WORK TASK:
Report every line of the data where the string "minus" appears.

DATA LISTING:
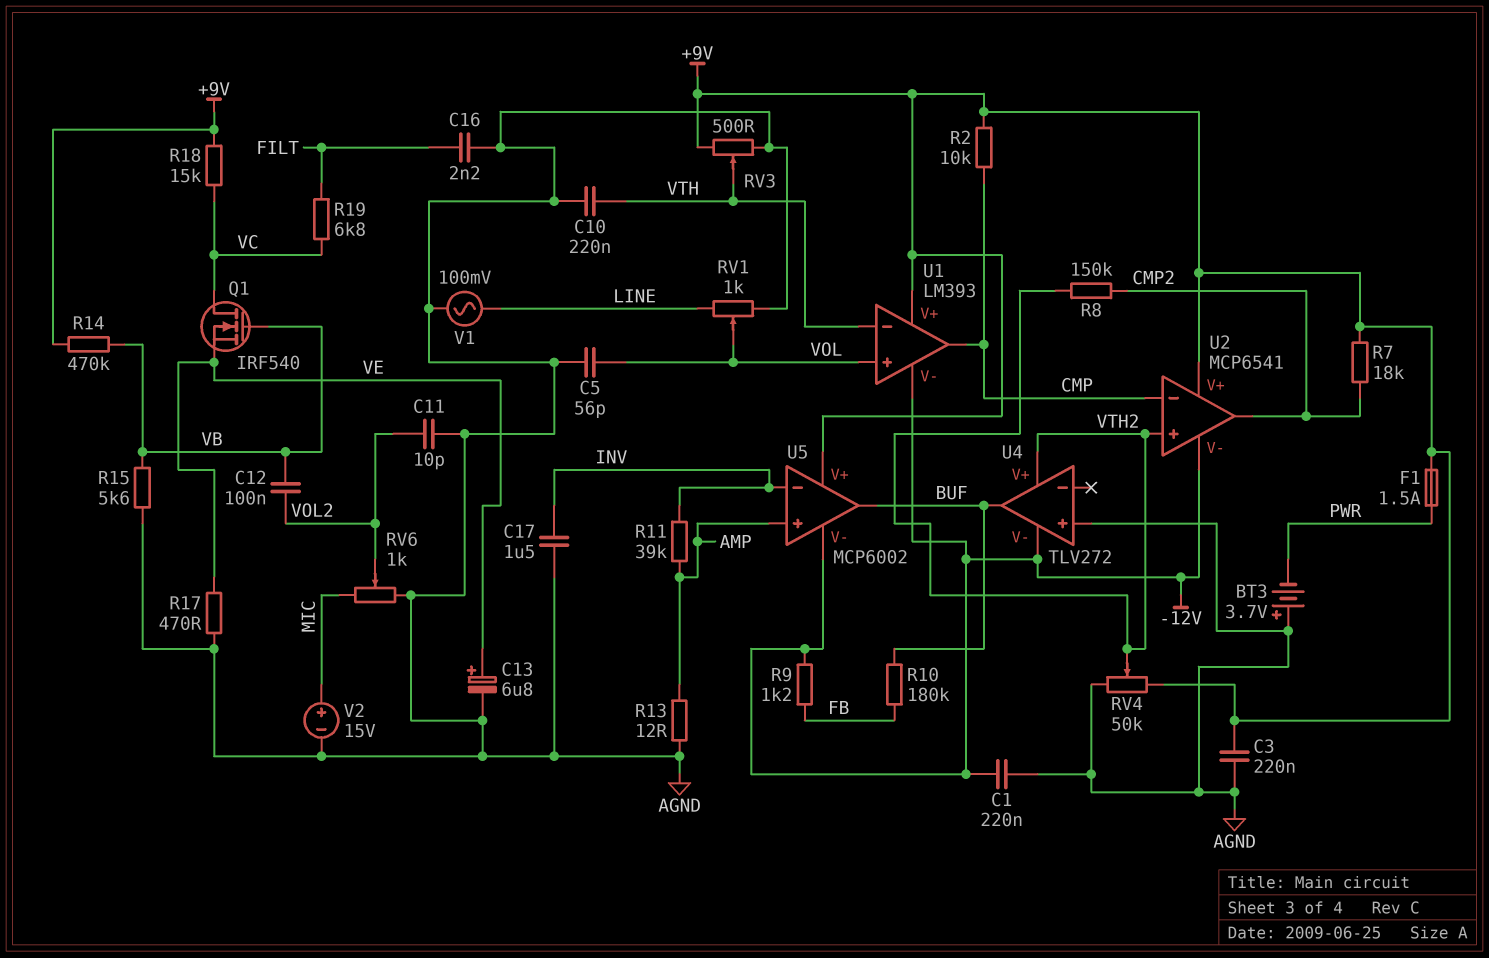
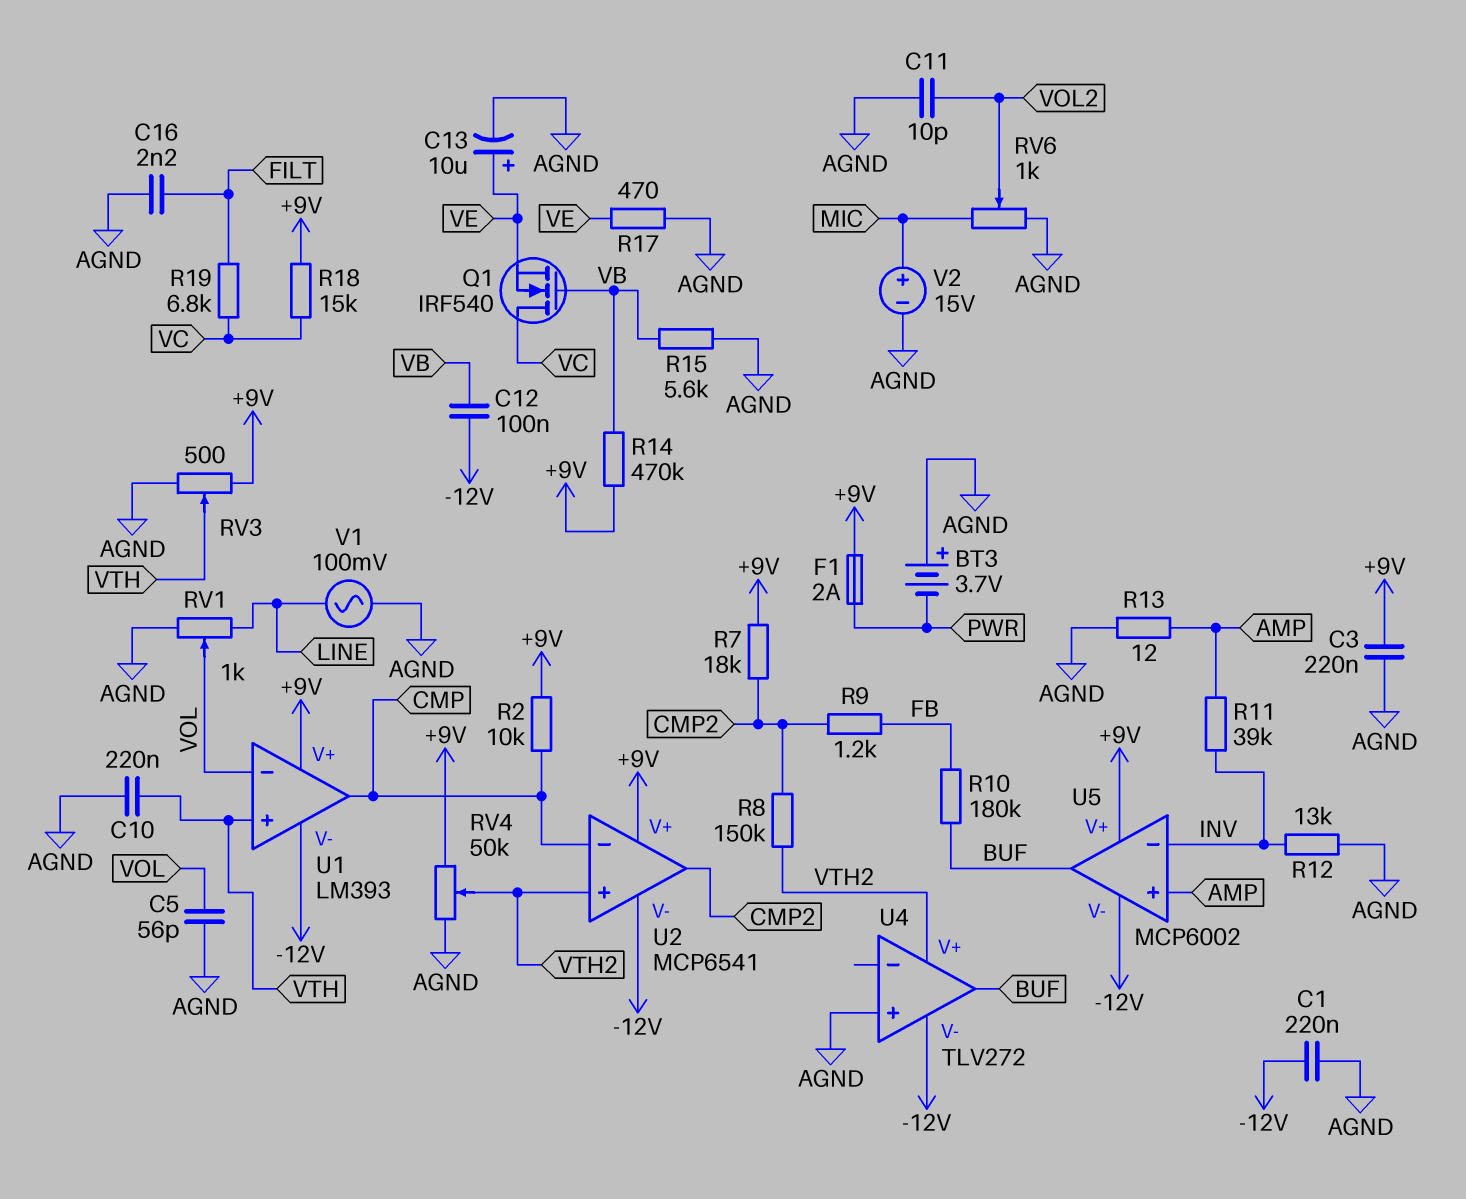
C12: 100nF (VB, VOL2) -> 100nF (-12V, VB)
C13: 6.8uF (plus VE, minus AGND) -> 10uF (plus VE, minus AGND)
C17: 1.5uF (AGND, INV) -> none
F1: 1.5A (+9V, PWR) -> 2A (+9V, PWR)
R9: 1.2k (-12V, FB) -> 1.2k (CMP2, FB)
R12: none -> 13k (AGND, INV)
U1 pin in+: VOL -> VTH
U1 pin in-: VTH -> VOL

--

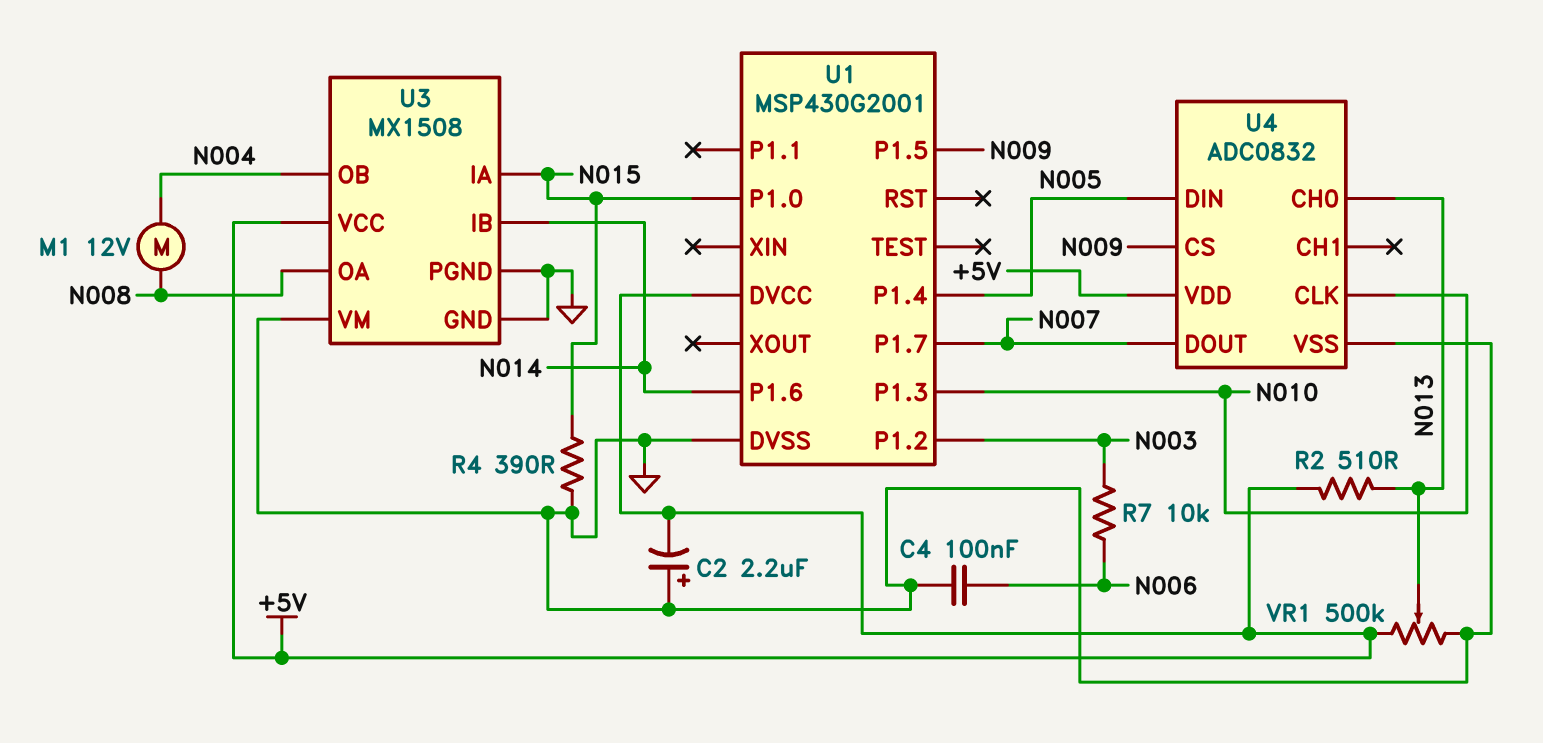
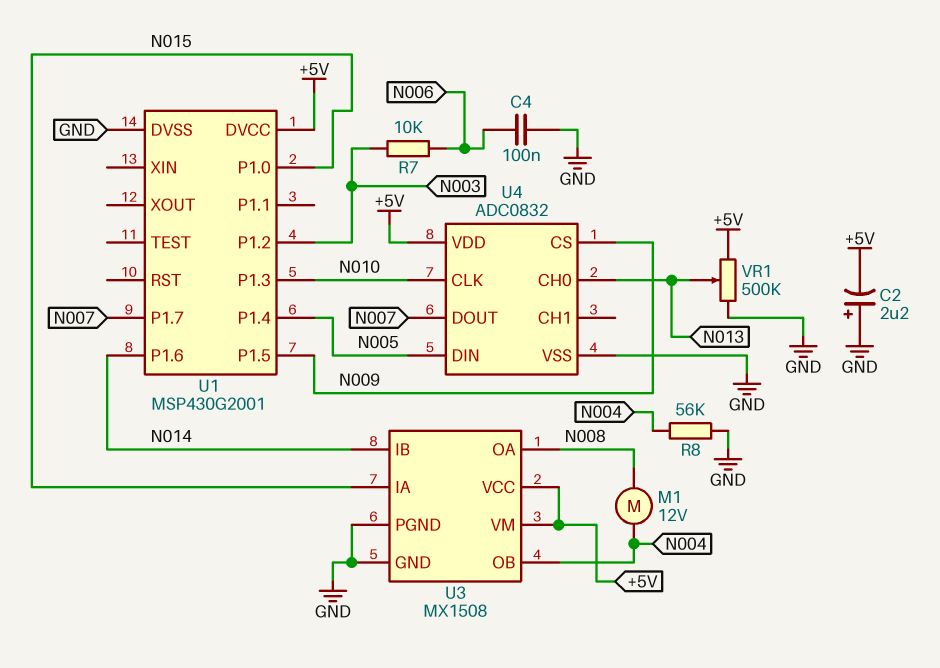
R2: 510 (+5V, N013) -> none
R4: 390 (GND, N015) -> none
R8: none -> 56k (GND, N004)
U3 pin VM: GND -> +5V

---

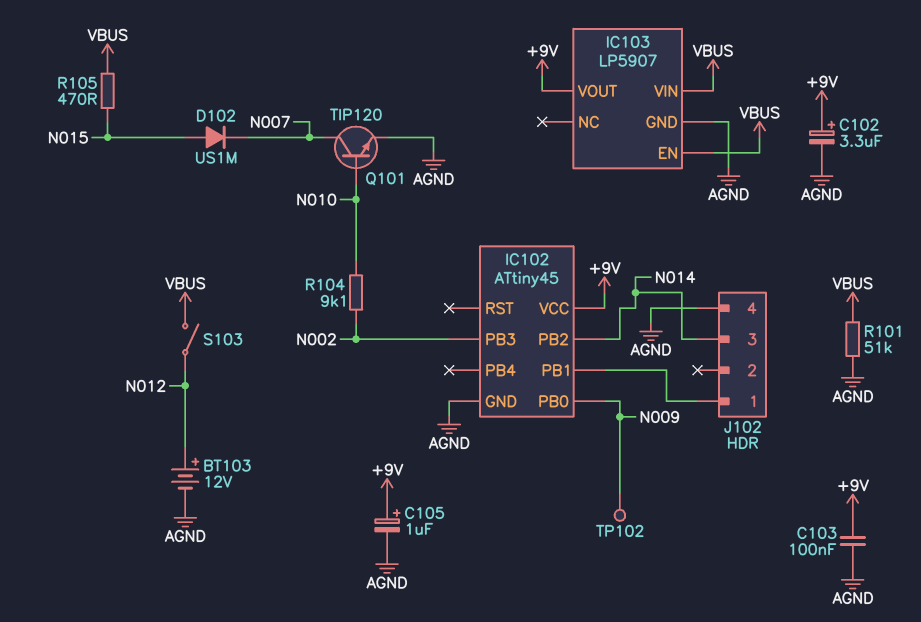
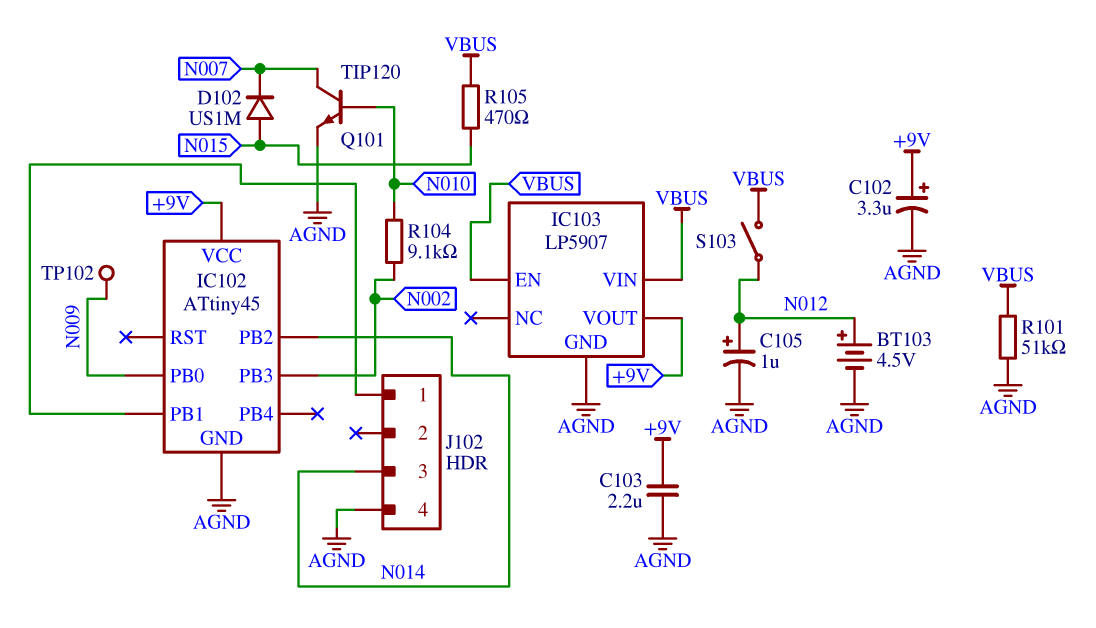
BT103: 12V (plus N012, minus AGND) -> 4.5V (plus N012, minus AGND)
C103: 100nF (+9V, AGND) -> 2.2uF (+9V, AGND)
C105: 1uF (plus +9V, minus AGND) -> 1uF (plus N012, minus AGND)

SOLUTION TO THIS EXERCISE:
C13: 6.8uF (plus VE, minus AGND) -> 10uF (plus VE, minus AGND)
BT103: 12V (plus N012, minus AGND) -> 4.5V (plus N012, minus AGND)
C105: 1uF (plus +9V, minus AGND) -> 1uF (plus N012, minus AGND)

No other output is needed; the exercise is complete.